### CHALLENGE
Print the lines below without any change, from the line containing "Trace every road" up to and including the line containing "road 3 (unclassified): [(322,511),(254,472),(252,457),(270,423)]".

### RECORD SET
-- -- --
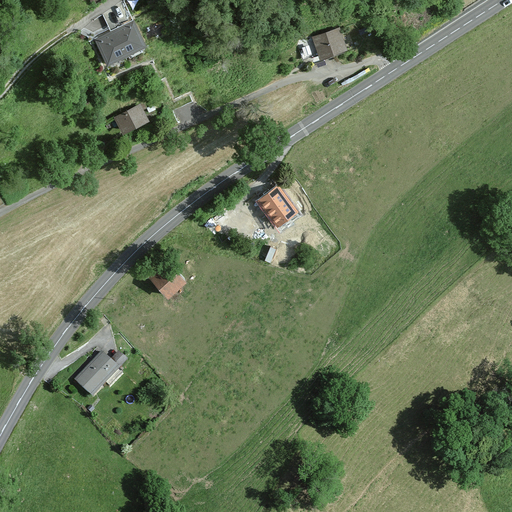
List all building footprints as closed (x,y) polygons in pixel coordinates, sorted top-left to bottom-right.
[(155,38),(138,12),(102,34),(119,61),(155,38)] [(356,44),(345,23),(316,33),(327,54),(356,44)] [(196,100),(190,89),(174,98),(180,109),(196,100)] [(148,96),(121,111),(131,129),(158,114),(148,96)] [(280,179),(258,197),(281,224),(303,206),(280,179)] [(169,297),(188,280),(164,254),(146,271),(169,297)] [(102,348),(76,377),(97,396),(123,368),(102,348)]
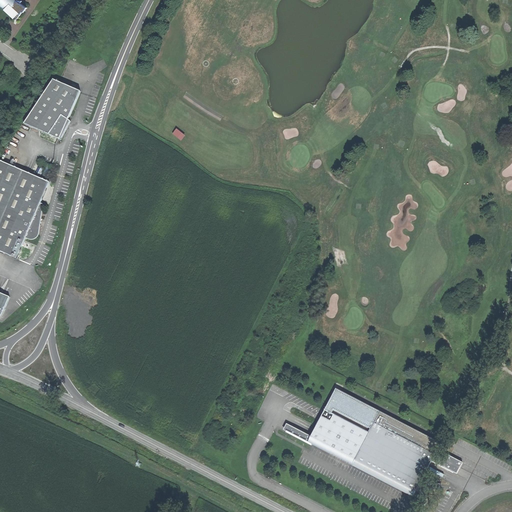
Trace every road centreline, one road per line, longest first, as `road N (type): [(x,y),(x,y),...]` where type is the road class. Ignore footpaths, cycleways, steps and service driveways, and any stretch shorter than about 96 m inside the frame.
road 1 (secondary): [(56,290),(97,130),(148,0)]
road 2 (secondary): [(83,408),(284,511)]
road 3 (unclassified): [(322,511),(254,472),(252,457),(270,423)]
-- -- --
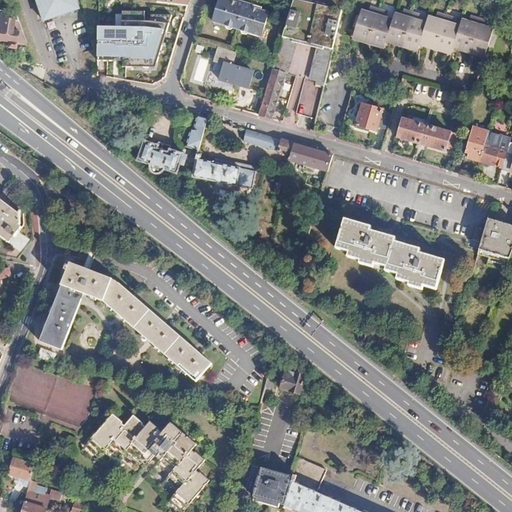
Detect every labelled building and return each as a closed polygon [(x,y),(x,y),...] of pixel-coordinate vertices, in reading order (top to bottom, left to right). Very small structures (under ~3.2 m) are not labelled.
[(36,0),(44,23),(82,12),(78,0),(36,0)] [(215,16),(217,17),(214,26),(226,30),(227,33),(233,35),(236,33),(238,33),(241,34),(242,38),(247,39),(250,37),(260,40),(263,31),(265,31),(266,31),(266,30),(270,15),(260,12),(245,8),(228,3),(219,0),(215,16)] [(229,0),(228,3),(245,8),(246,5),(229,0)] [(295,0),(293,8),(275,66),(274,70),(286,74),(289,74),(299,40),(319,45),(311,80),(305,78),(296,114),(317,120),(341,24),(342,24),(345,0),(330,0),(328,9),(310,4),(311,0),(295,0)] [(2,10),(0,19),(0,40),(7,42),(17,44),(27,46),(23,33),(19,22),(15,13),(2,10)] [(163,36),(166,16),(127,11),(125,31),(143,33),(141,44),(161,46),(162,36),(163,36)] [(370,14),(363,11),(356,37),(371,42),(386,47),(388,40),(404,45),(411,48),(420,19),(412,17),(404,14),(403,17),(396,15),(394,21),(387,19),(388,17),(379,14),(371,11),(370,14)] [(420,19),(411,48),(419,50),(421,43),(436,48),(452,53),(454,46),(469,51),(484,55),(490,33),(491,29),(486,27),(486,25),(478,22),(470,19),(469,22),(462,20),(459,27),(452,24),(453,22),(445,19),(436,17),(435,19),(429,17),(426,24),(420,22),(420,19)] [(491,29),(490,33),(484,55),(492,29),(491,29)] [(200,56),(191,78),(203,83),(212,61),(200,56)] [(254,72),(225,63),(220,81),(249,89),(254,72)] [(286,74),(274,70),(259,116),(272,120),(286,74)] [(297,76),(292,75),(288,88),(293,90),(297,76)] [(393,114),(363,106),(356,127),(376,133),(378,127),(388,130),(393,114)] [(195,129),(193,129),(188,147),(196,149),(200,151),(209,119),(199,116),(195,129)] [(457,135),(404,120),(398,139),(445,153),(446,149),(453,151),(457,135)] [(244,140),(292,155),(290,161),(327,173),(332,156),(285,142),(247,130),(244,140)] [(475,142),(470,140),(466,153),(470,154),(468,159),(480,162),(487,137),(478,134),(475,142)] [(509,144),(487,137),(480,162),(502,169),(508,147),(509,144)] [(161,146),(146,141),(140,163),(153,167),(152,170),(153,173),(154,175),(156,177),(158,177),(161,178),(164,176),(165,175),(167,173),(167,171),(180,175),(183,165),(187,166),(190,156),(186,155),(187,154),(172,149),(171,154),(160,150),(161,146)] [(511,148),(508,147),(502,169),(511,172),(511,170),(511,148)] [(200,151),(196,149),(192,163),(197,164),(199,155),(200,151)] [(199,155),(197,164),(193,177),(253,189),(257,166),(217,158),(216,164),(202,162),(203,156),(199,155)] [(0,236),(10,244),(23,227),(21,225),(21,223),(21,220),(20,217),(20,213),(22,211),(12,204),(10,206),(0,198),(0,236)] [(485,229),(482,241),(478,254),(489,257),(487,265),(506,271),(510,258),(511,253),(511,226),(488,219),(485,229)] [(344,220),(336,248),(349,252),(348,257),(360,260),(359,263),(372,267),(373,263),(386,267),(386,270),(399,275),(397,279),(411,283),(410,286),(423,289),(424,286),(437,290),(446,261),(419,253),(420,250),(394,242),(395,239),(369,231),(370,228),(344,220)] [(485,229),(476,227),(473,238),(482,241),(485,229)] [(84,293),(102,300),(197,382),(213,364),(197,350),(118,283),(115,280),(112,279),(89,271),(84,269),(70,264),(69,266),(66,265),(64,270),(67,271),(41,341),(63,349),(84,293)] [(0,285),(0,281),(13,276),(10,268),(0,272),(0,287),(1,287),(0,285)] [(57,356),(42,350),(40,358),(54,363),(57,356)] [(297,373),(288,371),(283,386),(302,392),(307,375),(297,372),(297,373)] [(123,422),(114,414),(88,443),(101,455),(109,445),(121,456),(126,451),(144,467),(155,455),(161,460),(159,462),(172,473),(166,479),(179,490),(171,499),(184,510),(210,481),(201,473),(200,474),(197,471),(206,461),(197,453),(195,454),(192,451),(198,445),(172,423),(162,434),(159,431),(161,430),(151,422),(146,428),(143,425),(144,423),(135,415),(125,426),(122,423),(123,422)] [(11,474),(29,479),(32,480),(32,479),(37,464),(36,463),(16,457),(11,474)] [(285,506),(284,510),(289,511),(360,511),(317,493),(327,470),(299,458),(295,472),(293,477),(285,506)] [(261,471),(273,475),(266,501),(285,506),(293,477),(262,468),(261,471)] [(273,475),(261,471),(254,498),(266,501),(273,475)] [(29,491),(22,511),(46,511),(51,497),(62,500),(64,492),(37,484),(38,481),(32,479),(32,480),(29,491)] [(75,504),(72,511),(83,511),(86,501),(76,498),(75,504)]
-- -- --
### TASK ANSWER
Trace every road centreline, one road per line, longest first, as `road N (type): [(x,y),(x,y),...]` where type is the road class. Ignore footpaths, cycleways, steps and service driveways, and any stretch shorter than about 96 m inside the frame.
road 1 (secondary): [(56,290),(97,130),(148,0)]
road 2 (secondary): [(83,408),(284,511)]
road 3 (unclassified): [(322,511),(254,472),(252,457),(270,423)]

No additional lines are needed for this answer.